Goal of the exercise: Omit all pictures, then repeat the listing exactly.

Recorded data:
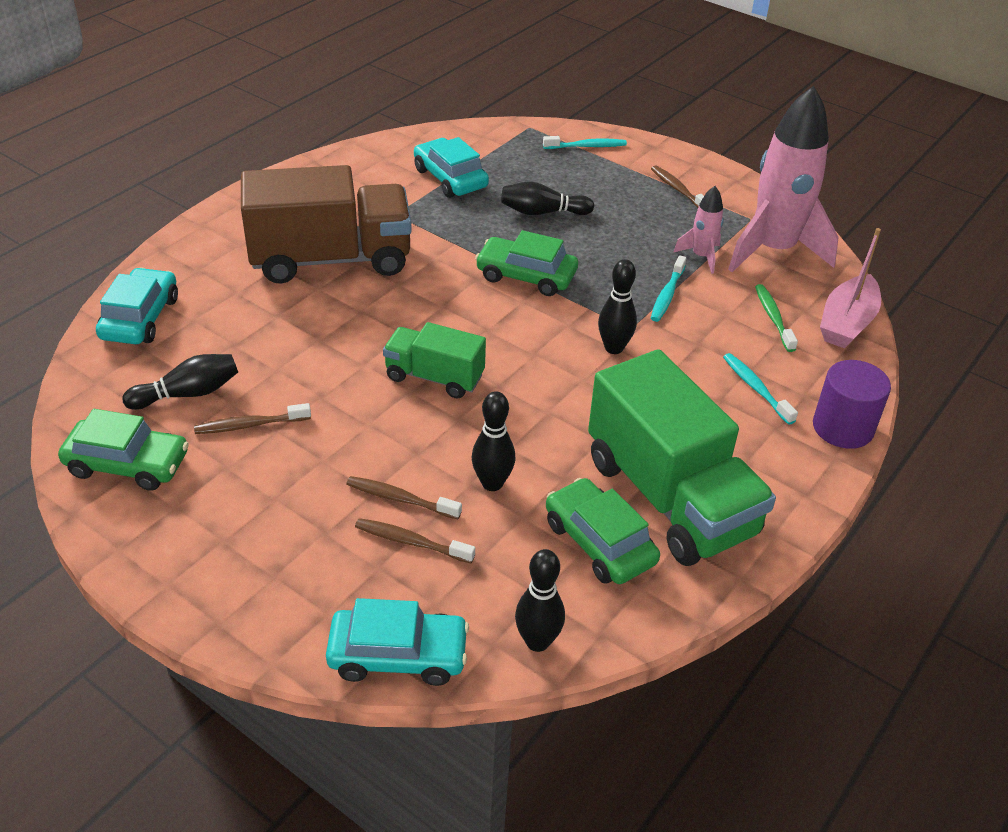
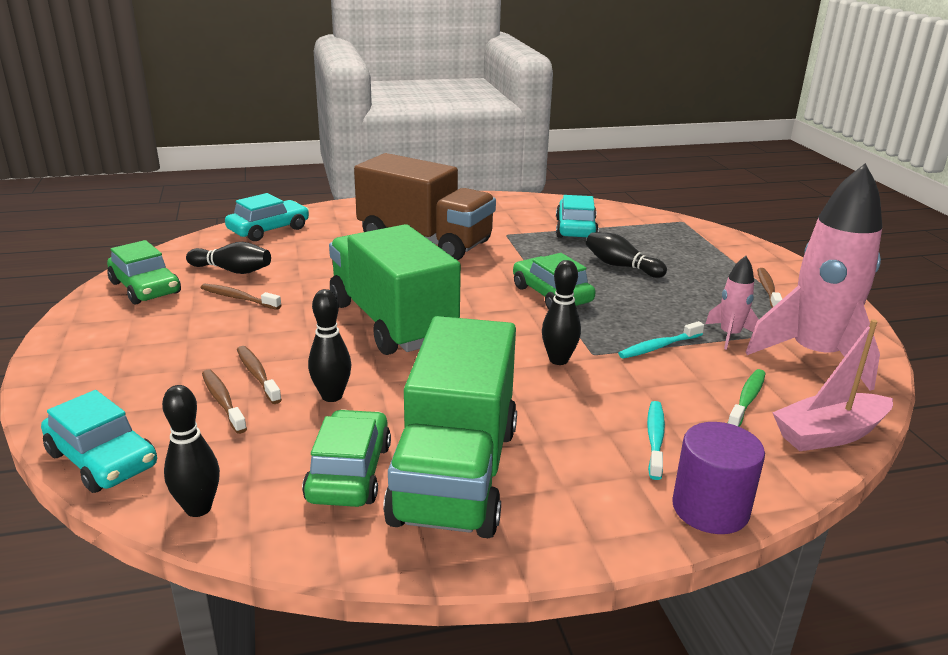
camera: 40 degrees right, 15 degrees down
green truck [383,322,486,399] -> green truck [329,224,461,355], size x1.86
turquoise toothbrush [543,136,627,149] -> none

Written solution:
camera: 40 degrees right, 15 degrees down
green truck [383,322,486,399] -> green truck [329,224,461,355], size x1.86
turquoise toothbrush [543,136,627,149] -> none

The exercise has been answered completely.